# What is needed
Below are records to be repeated exactly. Leave their pictures behind.

───── Source information

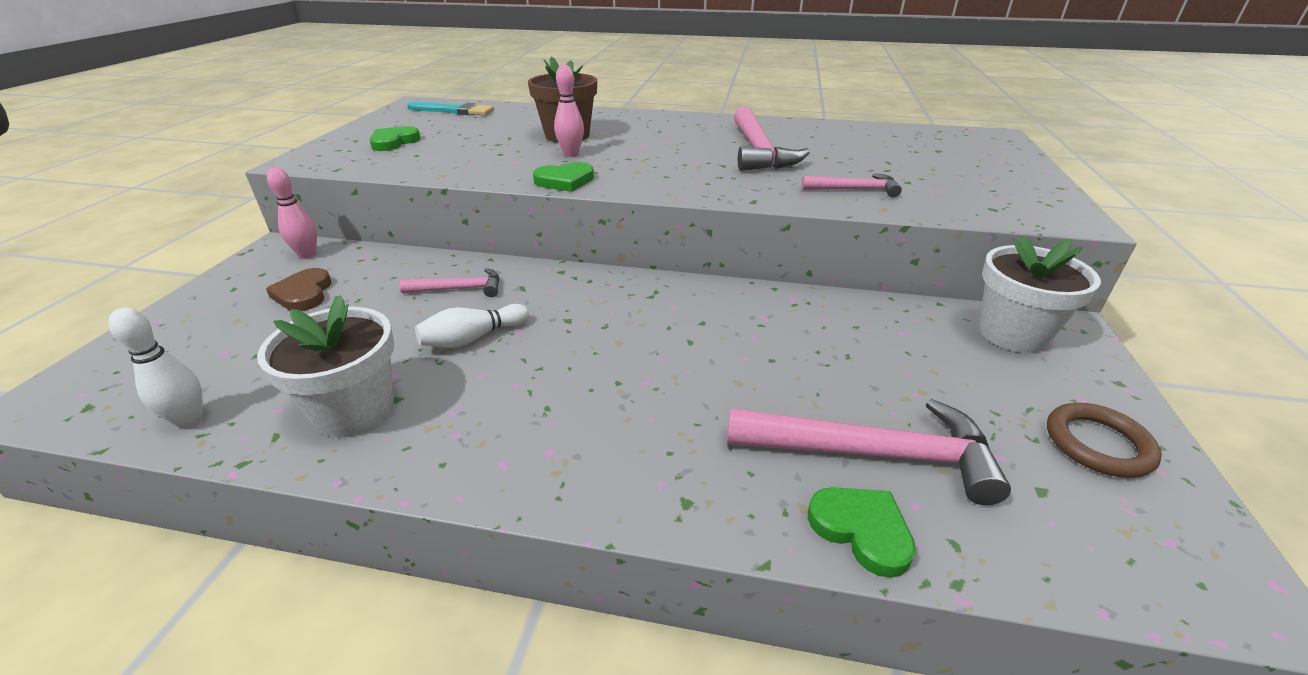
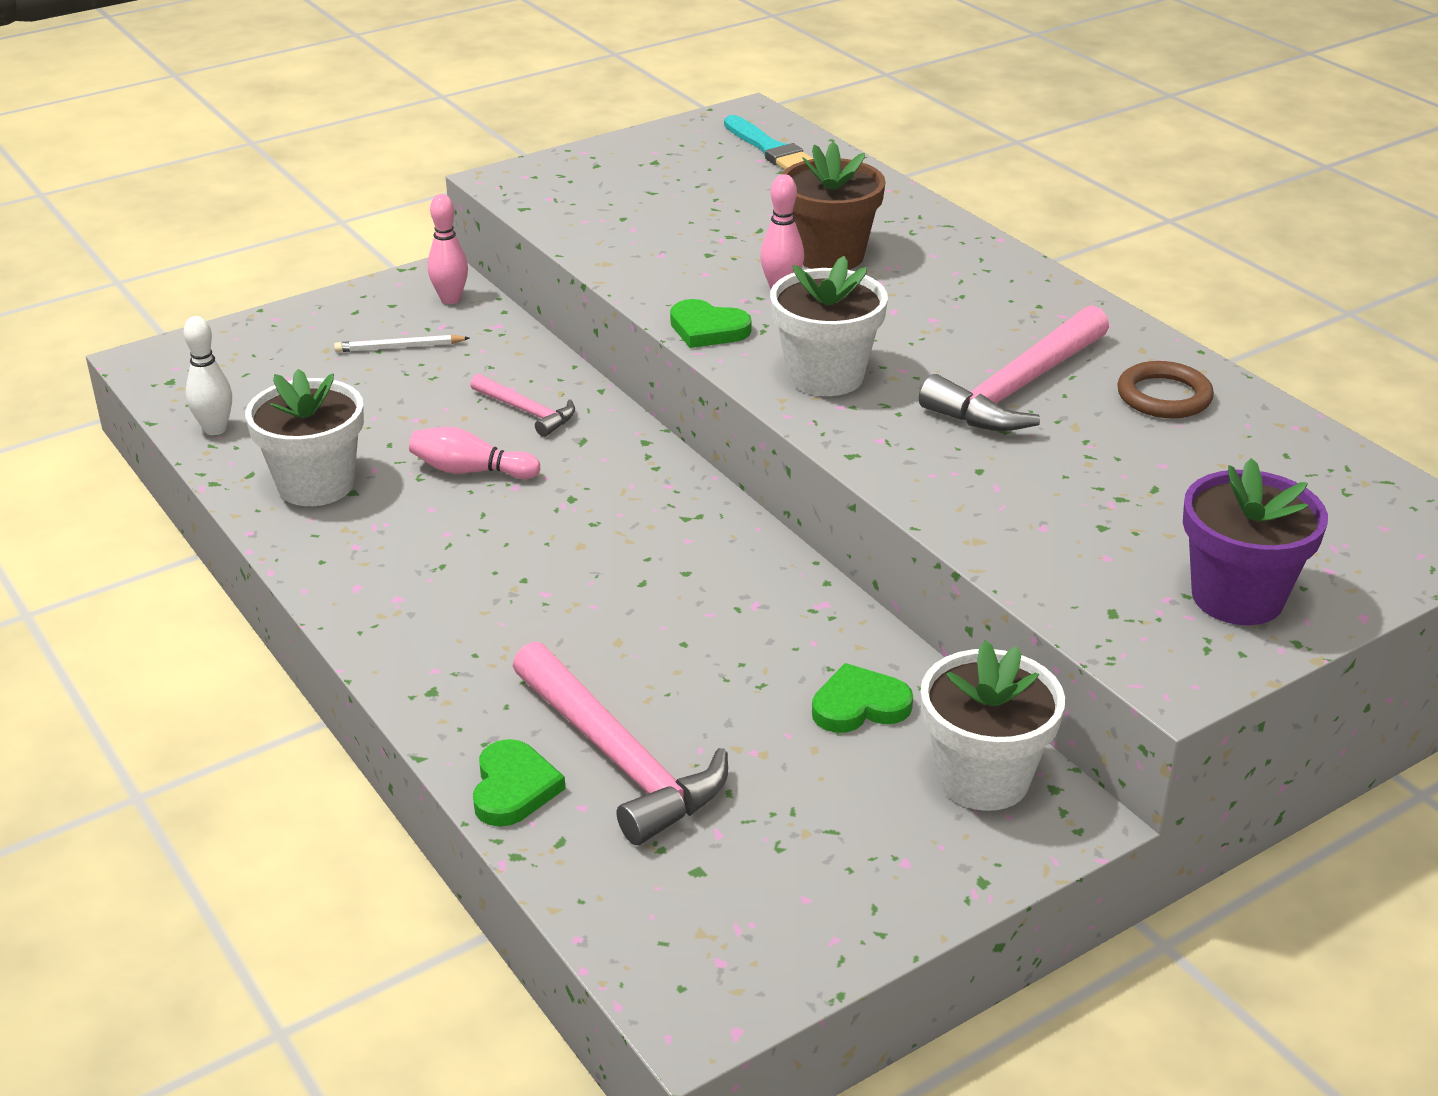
camera: 45 degrees right, 0 degrees up
(304, 294) = (399, 347): brown heart -> white pencil
(394, 142) = (628, 185): green heart -> green heart (859, 705)
(473, 338) = (471, 471): white bowling pin -> pink bowling pin
(668, 177) = (825, 376): none -> white flower pot
(855, 190) = (1003, 502): pink hammer -> none
(1007, 182) = (1237, 597): none -> purple flower pot
(1098, 444) = (826, 889): brown ring -> brown ring (1164, 396)

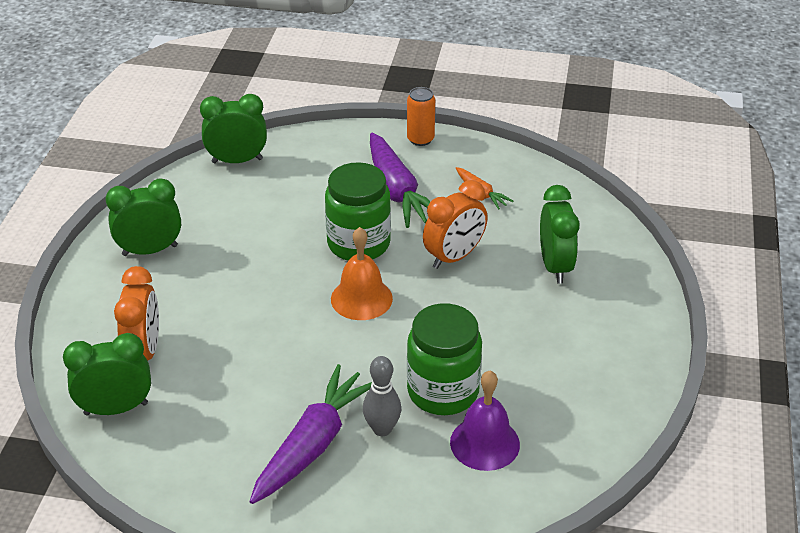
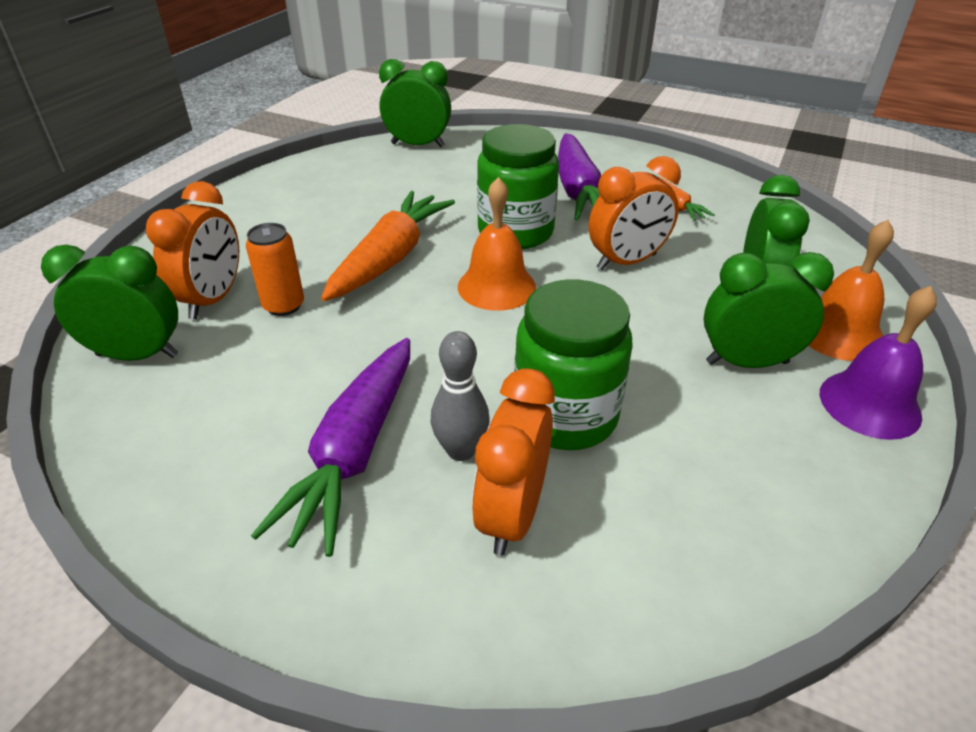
camera: 15 degrees right, 0 degrees up
(150, 250) = (284, 205): green clock -> green clock (746, 362)
(267, 288) = (390, 258): none -> orange carrot
(313, 444) = (355, 452): purple carrot -> purple carrot turned 150 degrees clockwise
(420, 139) = (619, 152): orange can -> orange can (283, 306)
(428, 462) = (512, 515): none -> orange clock
(484, 443) = (607, 504): purple bell -> purple bell (869, 404)
(615, 291) = (839, 333): none -> orange bell

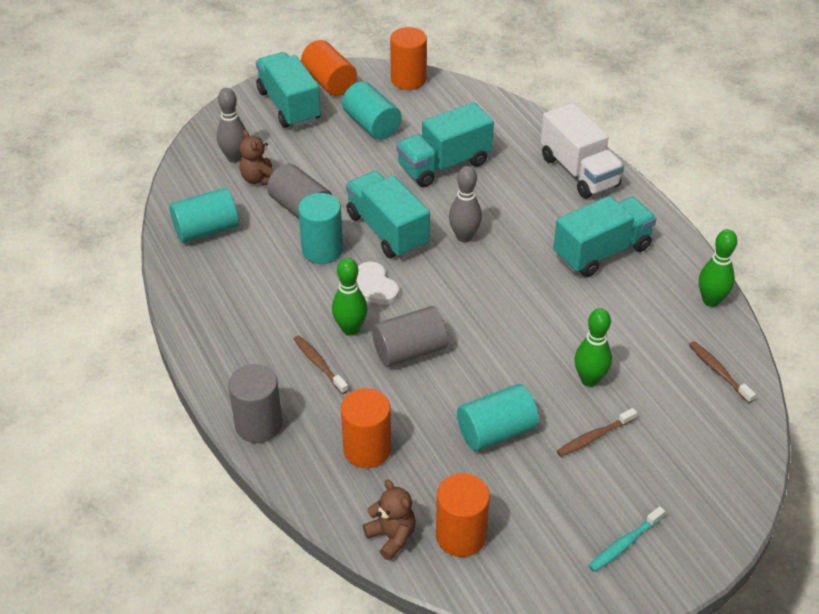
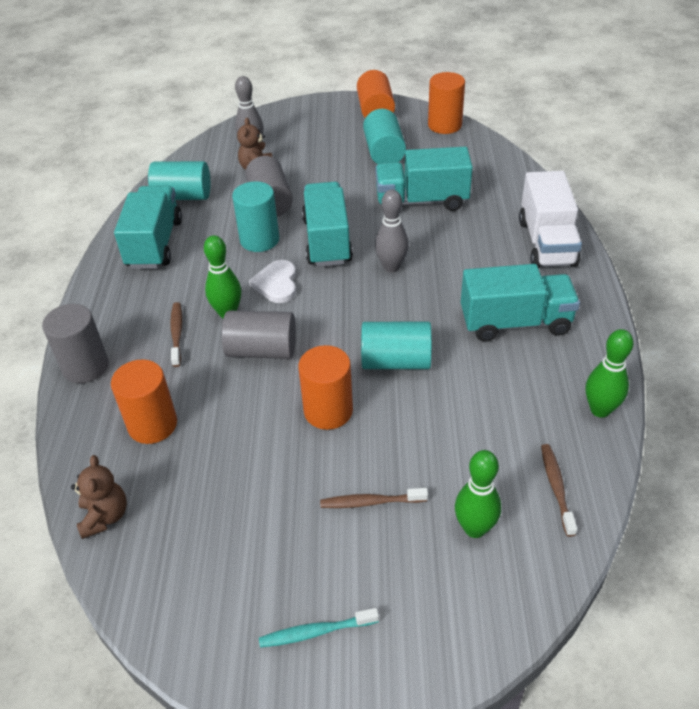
camera: 30 degrees right, 0 degrees up
(289, 106) = (328, 121): turquoise truck -> turquoise truck (155, 244)
(461, 536) = (165, 545): orange cylinder -> orange cylinder (328, 411)
(496, 431) = (279, 456): turquoise cylinder -> turquoise cylinder (396, 361)
(589, 380) = (410, 442): green bowling pin -> green bowling pin (474, 528)

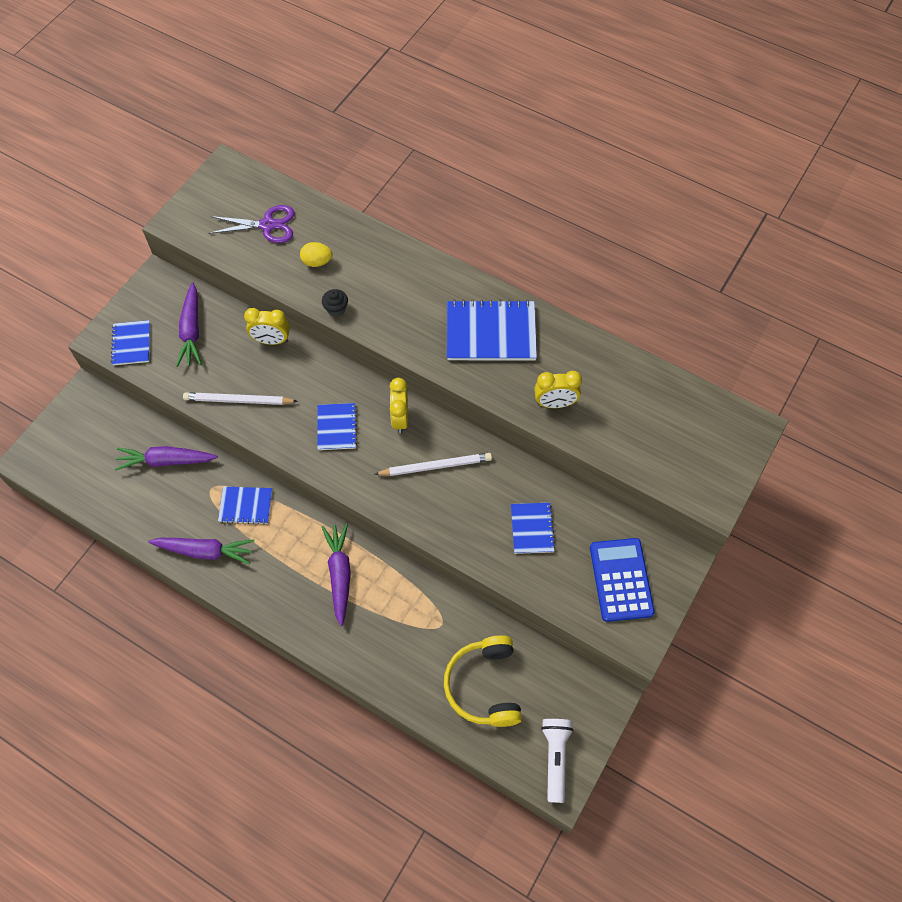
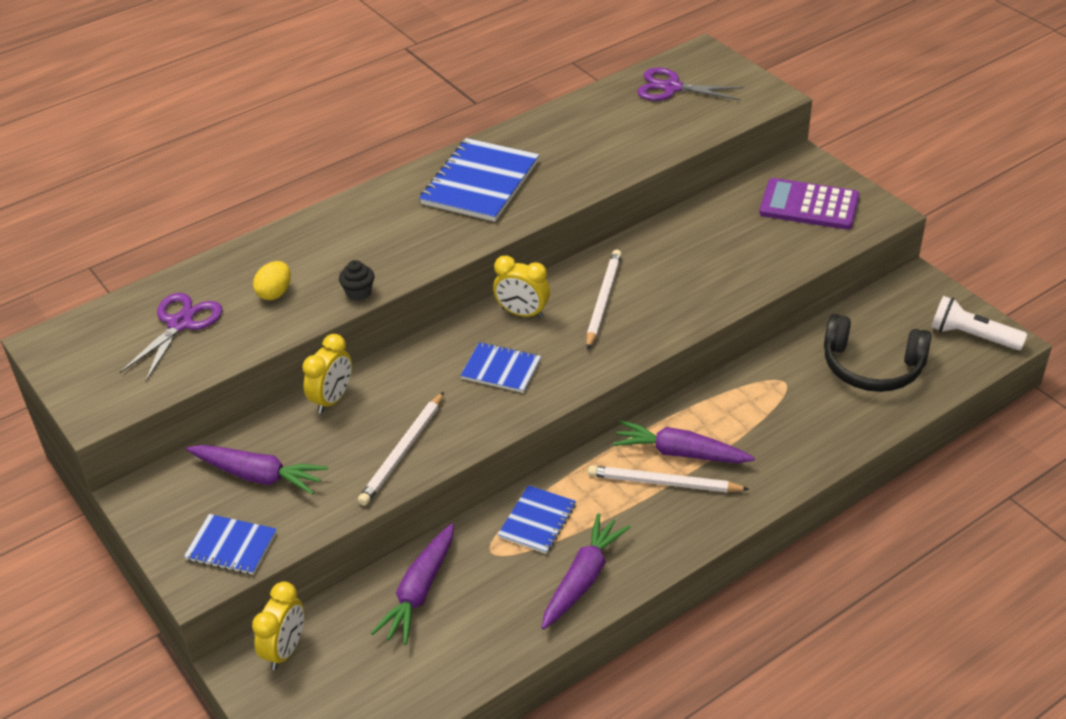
camera: 65 degrees left, 20 degrees down
(306, 573) = (664, 483): none -> white pencil
(484, 686) = (872, 367): yellow headphones -> black headphones
(532, 528) = (720, 249): blue notebook -> none
(555, 403) = (600, 162): yellow clock -> yellow clock (285, 650)
(621, 580) = (809, 205): blue calculator -> purple calculator
(686, 420) = (671, 88): none -> purple scissors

──────────

# Solved exercise
camera: 45 degrees right, 0 degrees up
(304, 294) = (399, 347): brown heart -> white pencil
(394, 142) = (628, 185): green heart -> green heart (859, 705)
(473, 338) = (471, 471): white bowling pin -> pink bowling pin
(668, 177) = (825, 376): none -> white flower pot
(855, 190) = (1003, 502): pink hammer -> none
(1007, 182) = (1237, 597): none -> purple flower pot
(1098, 444) = (826, 889): brown ring -> brown ring (1164, 396)

camera: 15 degrees right, 0 degrees up
(150, 250) = (284, 205): green clock -> green clock (746, 362)
(267, 288) = (390, 258): none -> orange carrot
(313, 444) = (355, 452): purple carrot -> purple carrot turned 150 degrees clockwise
(420, 139) = (619, 152): orange can -> orange can (283, 306)
(428, 462) = (512, 515): none -> orange clock
(484, 443) = (607, 504): purple bell -> purple bell (869, 404)
(615, 291) = (839, 333): none -> orange bell

camera: 30 degrees right, 0 degrees up
(289, 106) = (328, 121): turquoise truck -> turquoise truck (155, 244)
(461, 536) = (165, 545): orange cylinder -> orange cylinder (328, 411)
(496, 431) = (279, 456): turquoise cylinder -> turquoise cylinder (396, 361)
(589, 380) = (410, 442): green bowling pin -> green bowling pin (474, 528)

camera: 65 degrees left, 20 degrees down
(306, 573) = (664, 483): none -> white pencil
(484, 686) = (872, 367): yellow headphones -> black headphones
(532, 528) = (720, 249): blue notebook -> none
(555, 403) = (600, 162): yellow clock -> yellow clock (285, 650)
(621, 580) = (809, 205): blue calculator -> purple calculator
(686, 420) = (671, 88): none -> purple scissors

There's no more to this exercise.